> **Exercise goal**:
All lines from the line containing "none -> brown brick J3:M3 level 1" up to and including the last line of the entries must be written out exactly, with no others.

(Spatial reasoning data)
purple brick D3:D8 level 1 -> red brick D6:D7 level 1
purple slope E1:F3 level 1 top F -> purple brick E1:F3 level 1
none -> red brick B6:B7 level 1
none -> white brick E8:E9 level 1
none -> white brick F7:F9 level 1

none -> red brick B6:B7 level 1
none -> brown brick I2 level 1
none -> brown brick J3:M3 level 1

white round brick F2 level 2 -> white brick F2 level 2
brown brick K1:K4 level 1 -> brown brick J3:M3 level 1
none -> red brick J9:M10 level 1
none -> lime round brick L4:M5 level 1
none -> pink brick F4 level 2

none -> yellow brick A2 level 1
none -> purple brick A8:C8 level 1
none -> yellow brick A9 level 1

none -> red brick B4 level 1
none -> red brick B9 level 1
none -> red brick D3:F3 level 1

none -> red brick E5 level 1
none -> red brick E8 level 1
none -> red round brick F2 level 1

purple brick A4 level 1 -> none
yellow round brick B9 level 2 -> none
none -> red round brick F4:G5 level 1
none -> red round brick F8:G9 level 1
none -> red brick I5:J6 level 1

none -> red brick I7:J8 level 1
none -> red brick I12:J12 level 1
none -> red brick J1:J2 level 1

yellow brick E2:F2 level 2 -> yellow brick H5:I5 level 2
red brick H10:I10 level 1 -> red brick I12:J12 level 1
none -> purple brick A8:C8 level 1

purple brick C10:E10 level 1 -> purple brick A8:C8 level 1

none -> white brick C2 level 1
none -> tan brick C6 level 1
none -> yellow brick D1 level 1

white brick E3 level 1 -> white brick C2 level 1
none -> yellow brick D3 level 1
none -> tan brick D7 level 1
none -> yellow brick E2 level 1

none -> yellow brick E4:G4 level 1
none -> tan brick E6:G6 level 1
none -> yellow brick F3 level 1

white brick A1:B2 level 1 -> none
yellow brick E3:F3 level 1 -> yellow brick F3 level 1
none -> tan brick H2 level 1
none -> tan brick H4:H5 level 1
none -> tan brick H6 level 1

> **Exercise output**:
none -> brown brick J3:M3 level 1

white round brick F2 level 2 -> white brick F2 level 2
brown brick K1:K4 level 1 -> brown brick J3:M3 level 1
none -> red brick J9:M10 level 1
none -> lime round brick L4:M5 level 1
none -> pink brick F4 level 2

none -> yellow brick A2 level 1
none -> purple brick A8:C8 level 1
none -> yellow brick A9 level 1

none -> red brick B4 level 1
none -> red brick B9 level 1
none -> red brick D3:F3 level 1

none -> red brick E5 level 1
none -> red brick E8 level 1
none -> red round brick F2 level 1

purple brick A4 level 1 -> none
yellow round brick B9 level 2 -> none
none -> red round brick F4:G5 level 1
none -> red round brick F8:G9 level 1
none -> red brick I5:J6 level 1

none -> red brick I7:J8 level 1
none -> red brick I12:J12 level 1
none -> red brick J1:J2 level 1

yellow brick E2:F2 level 2 -> yellow brick H5:I5 level 2
red brick H10:I10 level 1 -> red brick I12:J12 level 1
none -> purple brick A8:C8 level 1

purple brick C10:E10 level 1 -> purple brick A8:C8 level 1

none -> white brick C2 level 1
none -> tan brick C6 level 1
none -> yellow brick D1 level 1

white brick E3 level 1 -> white brick C2 level 1
none -> yellow brick D3 level 1
none -> tan brick D7 level 1
none -> yellow brick E2 level 1

none -> yellow brick E4:G4 level 1
none -> tan brick E6:G6 level 1
none -> yellow brick F3 level 1

white brick A1:B2 level 1 -> none
yellow brick E3:F3 level 1 -> yellow brick F3 level 1
none -> tan brick H2 level 1
none -> tan brick H4:H5 level 1
none -> tan brick H6 level 1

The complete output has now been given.